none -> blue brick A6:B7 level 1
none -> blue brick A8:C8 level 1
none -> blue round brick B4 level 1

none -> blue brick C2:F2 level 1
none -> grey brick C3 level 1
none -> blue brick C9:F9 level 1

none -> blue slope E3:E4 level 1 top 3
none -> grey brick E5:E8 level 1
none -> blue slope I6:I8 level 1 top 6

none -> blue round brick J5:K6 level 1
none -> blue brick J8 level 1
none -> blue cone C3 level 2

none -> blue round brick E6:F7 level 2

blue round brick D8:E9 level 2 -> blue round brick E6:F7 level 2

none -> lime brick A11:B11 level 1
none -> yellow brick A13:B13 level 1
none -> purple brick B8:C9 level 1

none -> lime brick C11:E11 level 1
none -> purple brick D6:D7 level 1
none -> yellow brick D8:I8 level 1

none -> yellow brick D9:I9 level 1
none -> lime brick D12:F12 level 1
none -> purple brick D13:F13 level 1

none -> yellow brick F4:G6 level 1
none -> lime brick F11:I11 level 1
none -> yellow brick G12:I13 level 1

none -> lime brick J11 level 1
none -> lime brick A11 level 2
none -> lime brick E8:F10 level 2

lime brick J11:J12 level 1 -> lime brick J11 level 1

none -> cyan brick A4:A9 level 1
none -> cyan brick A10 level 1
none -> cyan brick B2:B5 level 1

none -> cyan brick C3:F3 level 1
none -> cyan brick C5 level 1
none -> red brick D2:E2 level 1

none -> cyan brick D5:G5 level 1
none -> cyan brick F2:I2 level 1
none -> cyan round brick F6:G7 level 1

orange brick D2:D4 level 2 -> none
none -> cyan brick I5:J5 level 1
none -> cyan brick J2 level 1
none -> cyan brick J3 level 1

────────────────────

#### [Directions for this task]
Write down, word for word, the lines above from the one containing "none -> cyan brick A4:A9 level 1" through the one containing "none -> cyan round brick F6:G7 level 1", both ends included.

#### [Solved exercise]
none -> cyan brick A4:A9 level 1
none -> cyan brick A10 level 1
none -> cyan brick B2:B5 level 1

none -> cyan brick C3:F3 level 1
none -> cyan brick C5 level 1
none -> red brick D2:E2 level 1

none -> cyan brick D5:G5 level 1
none -> cyan brick F2:I2 level 1
none -> cyan round brick F6:G7 level 1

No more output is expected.